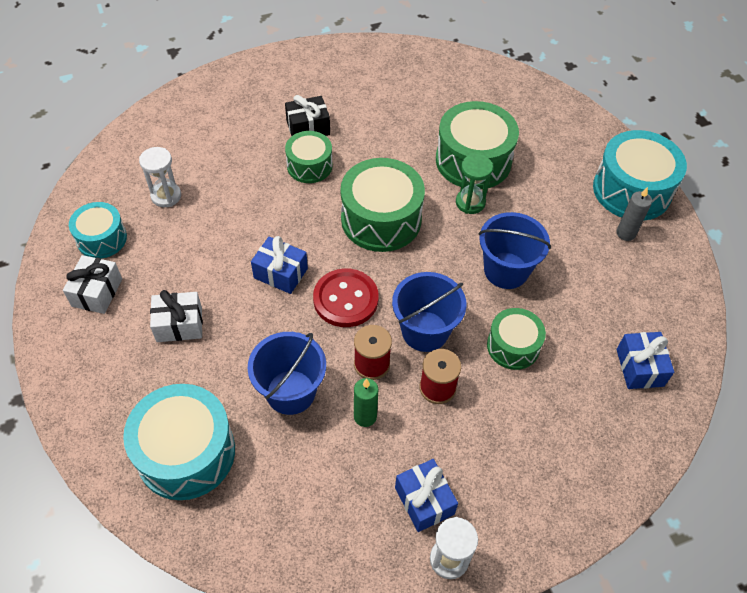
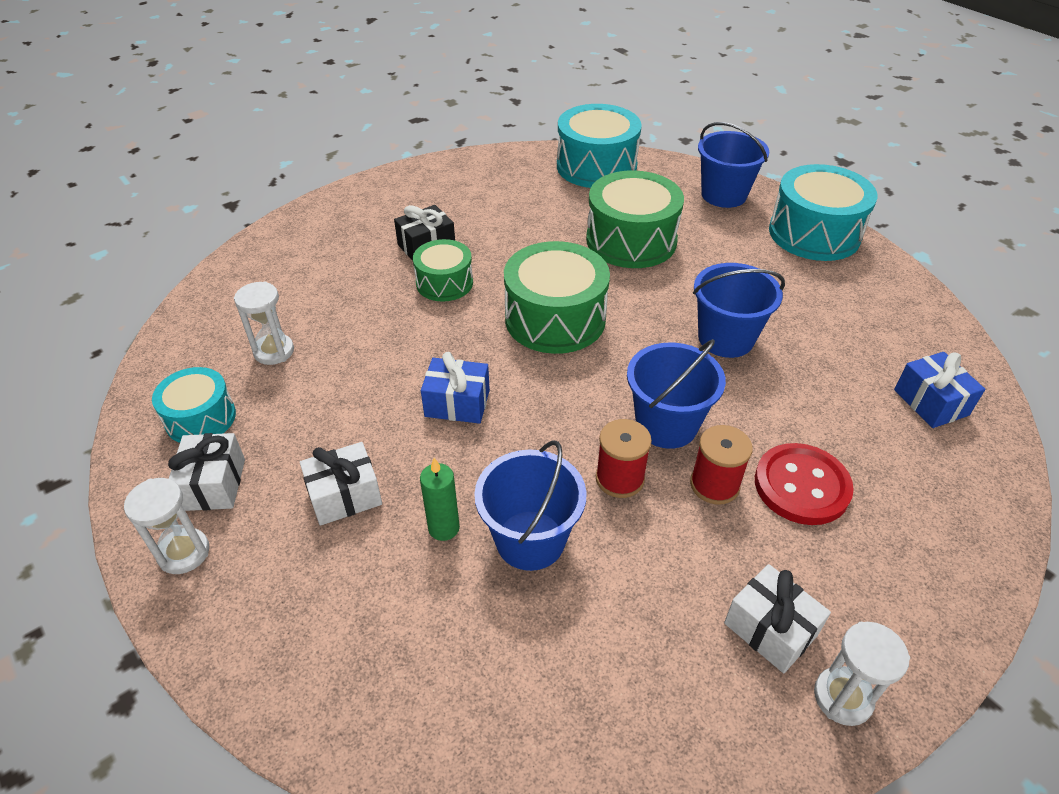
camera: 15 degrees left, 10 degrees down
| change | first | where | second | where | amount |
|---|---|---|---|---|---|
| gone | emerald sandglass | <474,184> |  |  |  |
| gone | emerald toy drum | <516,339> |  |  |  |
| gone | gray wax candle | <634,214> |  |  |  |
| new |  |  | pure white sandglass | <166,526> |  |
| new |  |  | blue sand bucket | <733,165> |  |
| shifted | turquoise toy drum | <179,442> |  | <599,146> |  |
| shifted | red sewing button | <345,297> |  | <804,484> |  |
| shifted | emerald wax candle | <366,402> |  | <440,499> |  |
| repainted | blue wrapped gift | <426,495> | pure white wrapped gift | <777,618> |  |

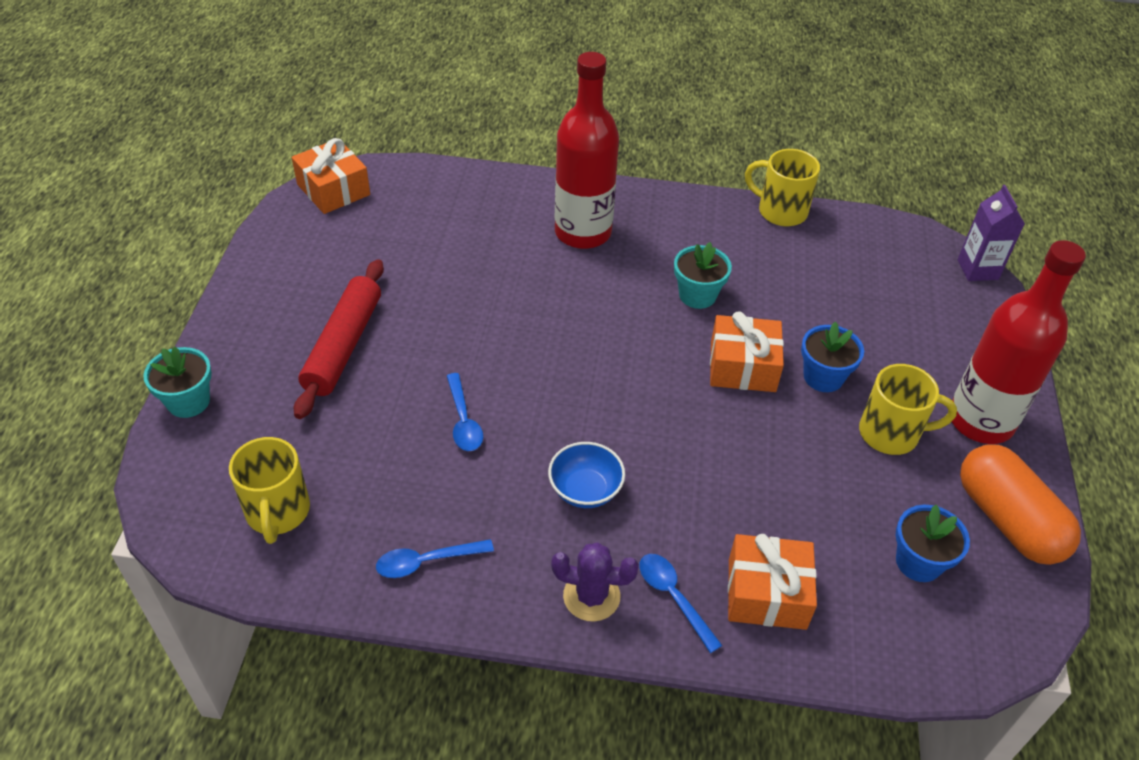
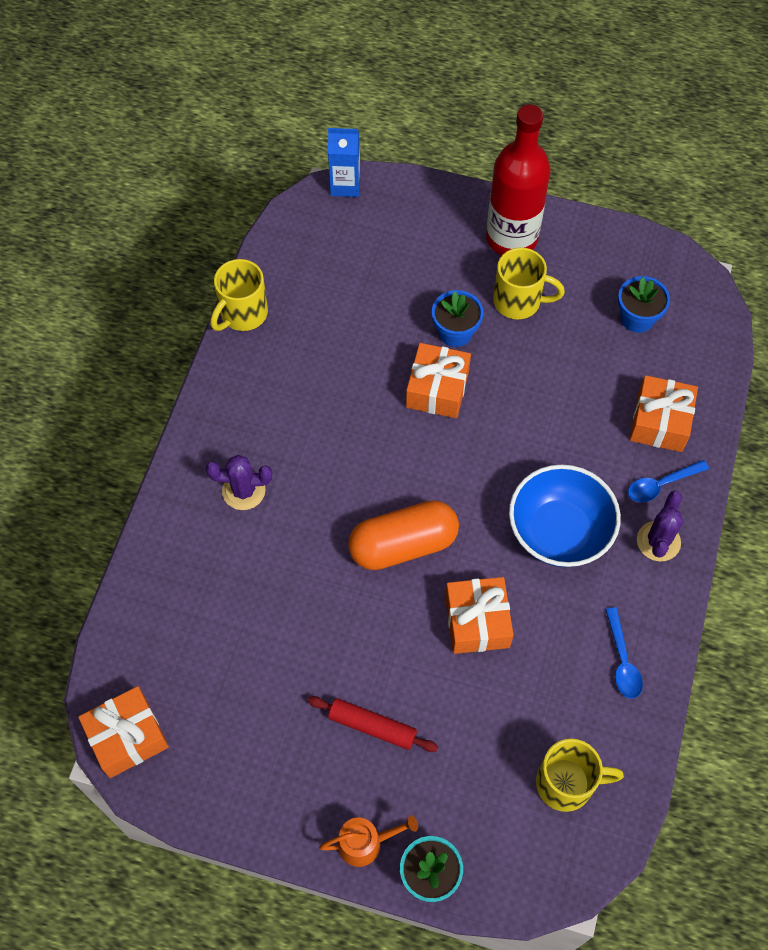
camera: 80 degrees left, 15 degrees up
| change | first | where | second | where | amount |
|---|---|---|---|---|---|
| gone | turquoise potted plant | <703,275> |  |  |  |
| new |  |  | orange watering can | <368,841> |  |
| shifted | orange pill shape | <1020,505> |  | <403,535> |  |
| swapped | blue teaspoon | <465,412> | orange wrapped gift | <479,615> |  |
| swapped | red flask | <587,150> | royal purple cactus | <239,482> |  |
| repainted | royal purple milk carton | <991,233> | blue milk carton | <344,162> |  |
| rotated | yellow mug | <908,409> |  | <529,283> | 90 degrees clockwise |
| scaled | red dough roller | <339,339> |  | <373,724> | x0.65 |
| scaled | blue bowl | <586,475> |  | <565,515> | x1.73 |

▸ **Exercise requirements**: Of the entries above, transcribe exactly those lines that fall between the line containing "gone | gray" and the line containing "shifted | emerald", together with those two lines.

▸ **Answer below**:
| gone | gray wax candle | <634,214> |  |  |  |
| new |  |  | pure white sandglass | <166,526> |  |
| new |  |  | blue sand bucket | <733,165> |  |
| shifted | turquoise toy drum | <179,442> |  | <599,146> |  |
| shifted | red sewing button | <345,297> |  | <804,484> |  |
| shifted | emerald wax candle | <366,402> |  | <440,499> |  |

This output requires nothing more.